** Opening Supplied records block **

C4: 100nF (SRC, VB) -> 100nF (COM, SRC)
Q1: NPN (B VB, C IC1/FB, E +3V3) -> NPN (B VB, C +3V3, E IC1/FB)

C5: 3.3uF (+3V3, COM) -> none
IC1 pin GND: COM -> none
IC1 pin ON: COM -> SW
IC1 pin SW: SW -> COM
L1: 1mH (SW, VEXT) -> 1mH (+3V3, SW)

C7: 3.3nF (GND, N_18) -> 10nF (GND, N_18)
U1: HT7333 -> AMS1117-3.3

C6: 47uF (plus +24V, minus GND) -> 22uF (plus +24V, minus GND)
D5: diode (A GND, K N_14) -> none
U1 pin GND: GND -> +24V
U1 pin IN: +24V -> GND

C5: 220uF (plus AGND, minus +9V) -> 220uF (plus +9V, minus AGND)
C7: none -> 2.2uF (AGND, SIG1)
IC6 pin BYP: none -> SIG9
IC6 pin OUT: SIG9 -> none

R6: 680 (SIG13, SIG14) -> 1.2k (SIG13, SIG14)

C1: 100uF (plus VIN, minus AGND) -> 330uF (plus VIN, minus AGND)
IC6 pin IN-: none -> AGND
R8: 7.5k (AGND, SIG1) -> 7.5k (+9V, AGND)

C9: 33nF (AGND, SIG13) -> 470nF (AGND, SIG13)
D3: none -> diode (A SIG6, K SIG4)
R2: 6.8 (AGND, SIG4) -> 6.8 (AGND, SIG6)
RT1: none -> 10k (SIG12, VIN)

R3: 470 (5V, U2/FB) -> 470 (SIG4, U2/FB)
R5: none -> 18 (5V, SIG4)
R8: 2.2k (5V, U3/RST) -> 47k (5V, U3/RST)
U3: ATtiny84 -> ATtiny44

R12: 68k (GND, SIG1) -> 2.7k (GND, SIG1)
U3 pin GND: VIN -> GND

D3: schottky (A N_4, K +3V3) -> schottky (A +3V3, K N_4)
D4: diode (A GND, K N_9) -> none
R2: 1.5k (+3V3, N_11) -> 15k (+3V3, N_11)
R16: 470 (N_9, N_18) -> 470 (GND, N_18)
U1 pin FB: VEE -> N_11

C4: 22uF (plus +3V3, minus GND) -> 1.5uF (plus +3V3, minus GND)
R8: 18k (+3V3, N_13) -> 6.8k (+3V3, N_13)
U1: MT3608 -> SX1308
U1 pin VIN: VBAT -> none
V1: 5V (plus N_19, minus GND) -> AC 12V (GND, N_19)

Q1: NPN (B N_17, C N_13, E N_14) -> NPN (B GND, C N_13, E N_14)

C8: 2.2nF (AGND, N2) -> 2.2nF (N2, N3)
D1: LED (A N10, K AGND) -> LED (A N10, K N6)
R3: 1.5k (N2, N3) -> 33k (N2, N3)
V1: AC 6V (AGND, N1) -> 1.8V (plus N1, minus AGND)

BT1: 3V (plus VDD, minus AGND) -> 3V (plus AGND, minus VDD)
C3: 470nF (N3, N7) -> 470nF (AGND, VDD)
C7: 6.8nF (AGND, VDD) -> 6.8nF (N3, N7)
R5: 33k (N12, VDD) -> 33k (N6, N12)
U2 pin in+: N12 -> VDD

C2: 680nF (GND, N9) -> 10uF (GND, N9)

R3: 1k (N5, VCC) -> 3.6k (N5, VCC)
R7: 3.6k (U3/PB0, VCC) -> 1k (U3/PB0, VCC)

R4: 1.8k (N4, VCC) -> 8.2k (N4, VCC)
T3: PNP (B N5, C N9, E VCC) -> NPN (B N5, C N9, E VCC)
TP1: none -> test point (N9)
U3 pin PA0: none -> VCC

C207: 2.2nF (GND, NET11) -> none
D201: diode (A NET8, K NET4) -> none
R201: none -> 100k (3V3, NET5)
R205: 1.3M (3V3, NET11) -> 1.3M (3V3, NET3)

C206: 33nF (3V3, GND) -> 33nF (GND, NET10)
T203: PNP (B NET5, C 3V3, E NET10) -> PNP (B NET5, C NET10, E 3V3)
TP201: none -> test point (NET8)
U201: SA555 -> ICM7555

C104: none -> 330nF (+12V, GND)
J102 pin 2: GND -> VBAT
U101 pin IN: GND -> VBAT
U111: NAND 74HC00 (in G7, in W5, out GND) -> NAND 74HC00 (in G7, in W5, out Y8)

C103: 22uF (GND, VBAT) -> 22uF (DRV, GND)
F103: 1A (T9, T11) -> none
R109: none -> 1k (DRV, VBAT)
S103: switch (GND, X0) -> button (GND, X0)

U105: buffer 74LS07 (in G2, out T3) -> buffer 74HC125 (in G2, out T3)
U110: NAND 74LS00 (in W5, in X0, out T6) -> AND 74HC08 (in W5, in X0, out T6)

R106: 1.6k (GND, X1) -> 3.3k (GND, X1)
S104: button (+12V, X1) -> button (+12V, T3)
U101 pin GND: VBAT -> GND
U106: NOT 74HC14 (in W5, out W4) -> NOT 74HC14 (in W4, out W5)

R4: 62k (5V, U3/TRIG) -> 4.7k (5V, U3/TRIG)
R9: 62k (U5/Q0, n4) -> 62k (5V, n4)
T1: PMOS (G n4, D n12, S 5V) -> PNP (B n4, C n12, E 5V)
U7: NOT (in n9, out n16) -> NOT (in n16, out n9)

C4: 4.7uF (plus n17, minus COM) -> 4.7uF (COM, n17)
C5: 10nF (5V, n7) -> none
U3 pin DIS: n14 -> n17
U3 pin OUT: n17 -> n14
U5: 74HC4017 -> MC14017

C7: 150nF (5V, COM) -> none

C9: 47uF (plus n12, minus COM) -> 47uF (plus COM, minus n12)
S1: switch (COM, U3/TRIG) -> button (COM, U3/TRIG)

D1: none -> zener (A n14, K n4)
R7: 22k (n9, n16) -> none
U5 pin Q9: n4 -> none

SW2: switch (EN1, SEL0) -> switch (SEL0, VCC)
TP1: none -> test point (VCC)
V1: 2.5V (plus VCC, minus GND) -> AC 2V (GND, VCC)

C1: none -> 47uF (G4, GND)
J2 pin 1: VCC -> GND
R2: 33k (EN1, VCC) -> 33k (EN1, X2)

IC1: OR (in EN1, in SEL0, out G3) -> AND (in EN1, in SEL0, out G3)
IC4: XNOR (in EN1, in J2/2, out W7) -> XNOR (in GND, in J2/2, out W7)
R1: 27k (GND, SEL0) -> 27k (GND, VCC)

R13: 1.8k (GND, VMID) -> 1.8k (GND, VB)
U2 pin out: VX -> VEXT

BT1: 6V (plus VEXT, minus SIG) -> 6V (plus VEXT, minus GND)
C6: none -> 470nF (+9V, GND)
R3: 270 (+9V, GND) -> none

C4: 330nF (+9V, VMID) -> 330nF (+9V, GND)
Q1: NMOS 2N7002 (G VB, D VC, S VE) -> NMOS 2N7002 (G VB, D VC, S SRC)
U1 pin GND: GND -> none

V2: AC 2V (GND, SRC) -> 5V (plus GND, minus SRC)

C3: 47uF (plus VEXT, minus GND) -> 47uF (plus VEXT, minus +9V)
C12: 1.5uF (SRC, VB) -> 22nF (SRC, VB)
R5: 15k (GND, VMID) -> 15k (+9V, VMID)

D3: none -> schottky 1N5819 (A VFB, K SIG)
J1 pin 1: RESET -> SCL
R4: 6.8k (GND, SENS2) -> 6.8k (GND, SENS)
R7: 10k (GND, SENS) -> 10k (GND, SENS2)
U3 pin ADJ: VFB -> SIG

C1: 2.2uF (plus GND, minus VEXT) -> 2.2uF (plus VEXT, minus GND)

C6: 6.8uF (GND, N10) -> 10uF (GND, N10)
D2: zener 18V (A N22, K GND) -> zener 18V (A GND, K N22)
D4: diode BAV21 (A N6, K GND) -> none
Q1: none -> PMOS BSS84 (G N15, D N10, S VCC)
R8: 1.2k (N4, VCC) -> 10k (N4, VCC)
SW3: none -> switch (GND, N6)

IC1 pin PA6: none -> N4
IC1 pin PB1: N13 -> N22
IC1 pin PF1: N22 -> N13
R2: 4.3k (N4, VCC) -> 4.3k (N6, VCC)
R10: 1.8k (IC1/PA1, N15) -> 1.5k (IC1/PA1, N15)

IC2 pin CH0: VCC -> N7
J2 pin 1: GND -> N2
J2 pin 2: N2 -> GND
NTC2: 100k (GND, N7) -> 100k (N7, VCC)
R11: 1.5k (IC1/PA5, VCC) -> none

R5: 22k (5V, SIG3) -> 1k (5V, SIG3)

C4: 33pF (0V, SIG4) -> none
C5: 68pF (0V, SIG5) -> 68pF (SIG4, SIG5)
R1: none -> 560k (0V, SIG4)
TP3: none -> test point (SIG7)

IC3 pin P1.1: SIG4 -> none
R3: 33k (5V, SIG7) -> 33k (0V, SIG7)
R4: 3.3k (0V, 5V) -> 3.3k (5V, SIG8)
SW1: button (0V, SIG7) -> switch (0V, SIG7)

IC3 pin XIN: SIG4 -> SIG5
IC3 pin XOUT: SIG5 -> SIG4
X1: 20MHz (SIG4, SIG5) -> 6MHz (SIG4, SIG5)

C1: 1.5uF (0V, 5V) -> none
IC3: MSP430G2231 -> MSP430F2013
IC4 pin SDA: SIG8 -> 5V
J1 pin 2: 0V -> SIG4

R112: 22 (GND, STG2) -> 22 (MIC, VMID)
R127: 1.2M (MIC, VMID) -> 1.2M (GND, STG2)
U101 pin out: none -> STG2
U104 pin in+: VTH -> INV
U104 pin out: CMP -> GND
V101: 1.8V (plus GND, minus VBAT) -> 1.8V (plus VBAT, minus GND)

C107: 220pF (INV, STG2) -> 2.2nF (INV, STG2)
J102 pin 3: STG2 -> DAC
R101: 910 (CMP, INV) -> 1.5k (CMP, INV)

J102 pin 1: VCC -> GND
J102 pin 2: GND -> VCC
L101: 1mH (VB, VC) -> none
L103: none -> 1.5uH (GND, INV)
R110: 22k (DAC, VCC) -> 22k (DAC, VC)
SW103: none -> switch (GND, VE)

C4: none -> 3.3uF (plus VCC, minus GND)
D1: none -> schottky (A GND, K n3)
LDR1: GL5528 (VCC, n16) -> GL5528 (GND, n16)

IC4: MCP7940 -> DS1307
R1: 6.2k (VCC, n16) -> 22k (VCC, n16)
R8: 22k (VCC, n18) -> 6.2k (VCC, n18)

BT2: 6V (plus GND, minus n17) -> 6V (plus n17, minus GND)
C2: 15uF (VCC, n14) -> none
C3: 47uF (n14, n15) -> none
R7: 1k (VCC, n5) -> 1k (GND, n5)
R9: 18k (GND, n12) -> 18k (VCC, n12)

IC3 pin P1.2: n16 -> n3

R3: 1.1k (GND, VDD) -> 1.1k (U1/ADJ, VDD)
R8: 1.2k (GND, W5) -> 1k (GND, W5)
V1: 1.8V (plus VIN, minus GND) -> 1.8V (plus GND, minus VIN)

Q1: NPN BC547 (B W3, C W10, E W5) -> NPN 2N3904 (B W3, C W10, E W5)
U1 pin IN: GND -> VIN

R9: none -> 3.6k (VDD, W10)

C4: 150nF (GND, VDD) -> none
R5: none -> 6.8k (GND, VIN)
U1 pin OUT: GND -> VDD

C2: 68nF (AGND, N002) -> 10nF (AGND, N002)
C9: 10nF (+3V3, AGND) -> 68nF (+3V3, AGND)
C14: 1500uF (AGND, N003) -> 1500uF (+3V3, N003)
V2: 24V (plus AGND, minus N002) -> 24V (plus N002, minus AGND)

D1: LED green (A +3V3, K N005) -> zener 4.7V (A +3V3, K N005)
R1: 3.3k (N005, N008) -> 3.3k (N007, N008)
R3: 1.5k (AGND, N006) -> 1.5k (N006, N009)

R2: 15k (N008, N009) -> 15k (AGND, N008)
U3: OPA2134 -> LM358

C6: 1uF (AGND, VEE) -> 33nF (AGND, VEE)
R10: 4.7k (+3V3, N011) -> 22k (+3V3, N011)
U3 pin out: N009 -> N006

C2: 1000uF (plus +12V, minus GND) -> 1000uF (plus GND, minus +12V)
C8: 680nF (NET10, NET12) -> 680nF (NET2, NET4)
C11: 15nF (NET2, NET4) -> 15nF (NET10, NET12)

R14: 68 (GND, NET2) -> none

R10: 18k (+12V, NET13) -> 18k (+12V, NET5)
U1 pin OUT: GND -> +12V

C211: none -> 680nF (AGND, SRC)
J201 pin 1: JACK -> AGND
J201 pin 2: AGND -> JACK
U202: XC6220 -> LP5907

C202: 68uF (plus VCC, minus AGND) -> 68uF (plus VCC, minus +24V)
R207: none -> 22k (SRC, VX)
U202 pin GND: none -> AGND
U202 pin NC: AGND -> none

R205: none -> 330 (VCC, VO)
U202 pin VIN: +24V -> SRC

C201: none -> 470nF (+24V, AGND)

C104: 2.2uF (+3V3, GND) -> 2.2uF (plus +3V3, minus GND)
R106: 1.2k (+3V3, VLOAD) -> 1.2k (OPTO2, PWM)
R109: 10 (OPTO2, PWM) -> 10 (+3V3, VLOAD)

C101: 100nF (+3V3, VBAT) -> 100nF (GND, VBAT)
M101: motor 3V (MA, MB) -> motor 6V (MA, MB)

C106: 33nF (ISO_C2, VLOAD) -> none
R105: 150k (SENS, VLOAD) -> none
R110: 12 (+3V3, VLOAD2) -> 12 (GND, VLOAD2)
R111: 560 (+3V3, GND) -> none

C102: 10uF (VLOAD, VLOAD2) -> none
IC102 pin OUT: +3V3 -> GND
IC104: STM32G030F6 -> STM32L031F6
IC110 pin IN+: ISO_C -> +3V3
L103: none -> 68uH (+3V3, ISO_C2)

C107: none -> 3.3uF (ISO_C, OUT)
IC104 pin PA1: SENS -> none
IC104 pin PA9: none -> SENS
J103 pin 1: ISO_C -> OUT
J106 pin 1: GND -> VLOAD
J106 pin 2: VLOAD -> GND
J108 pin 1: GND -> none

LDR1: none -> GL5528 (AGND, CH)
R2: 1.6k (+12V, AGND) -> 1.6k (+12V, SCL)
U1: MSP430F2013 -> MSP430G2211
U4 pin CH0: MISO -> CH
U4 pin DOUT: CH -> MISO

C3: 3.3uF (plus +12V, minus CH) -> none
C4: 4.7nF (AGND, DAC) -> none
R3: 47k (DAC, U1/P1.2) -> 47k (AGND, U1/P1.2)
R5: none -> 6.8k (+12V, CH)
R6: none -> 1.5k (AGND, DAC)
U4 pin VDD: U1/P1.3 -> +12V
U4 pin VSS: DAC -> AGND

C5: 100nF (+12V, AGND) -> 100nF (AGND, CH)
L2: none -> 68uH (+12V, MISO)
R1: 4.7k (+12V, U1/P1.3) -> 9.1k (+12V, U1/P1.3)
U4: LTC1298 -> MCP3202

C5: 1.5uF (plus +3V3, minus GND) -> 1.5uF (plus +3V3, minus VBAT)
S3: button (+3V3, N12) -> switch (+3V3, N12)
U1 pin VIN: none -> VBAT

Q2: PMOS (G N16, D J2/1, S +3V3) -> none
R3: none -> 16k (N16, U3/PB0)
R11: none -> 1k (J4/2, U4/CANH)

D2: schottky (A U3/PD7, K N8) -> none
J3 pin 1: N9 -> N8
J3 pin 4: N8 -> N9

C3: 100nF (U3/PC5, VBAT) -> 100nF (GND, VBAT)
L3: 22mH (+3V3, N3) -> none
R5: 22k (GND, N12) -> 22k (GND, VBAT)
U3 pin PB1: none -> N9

** Closing Supplied records block **

Description of the task:
From the entries above, write out only the lines starting at the line that holds "R5: 15k (GND, VMID) -> 15k (+9V, VMID)" and ending at the line that holds "D4: diode BAV21 (A N6, K GND) -> none", keeping both and matching them exactly.

Answer:
R5: 15k (GND, VMID) -> 15k (+9V, VMID)

D3: none -> schottky 1N5819 (A VFB, K SIG)
J1 pin 1: RESET -> SCL
R4: 6.8k (GND, SENS2) -> 6.8k (GND, SENS)
R7: 10k (GND, SENS) -> 10k (GND, SENS2)
U3 pin ADJ: VFB -> SIG

C1: 2.2uF (plus GND, minus VEXT) -> 2.2uF (plus VEXT, minus GND)

C6: 6.8uF (GND, N10) -> 10uF (GND, N10)
D2: zener 18V (A N22, K GND) -> zener 18V (A GND, K N22)
D4: diode BAV21 (A N6, K GND) -> none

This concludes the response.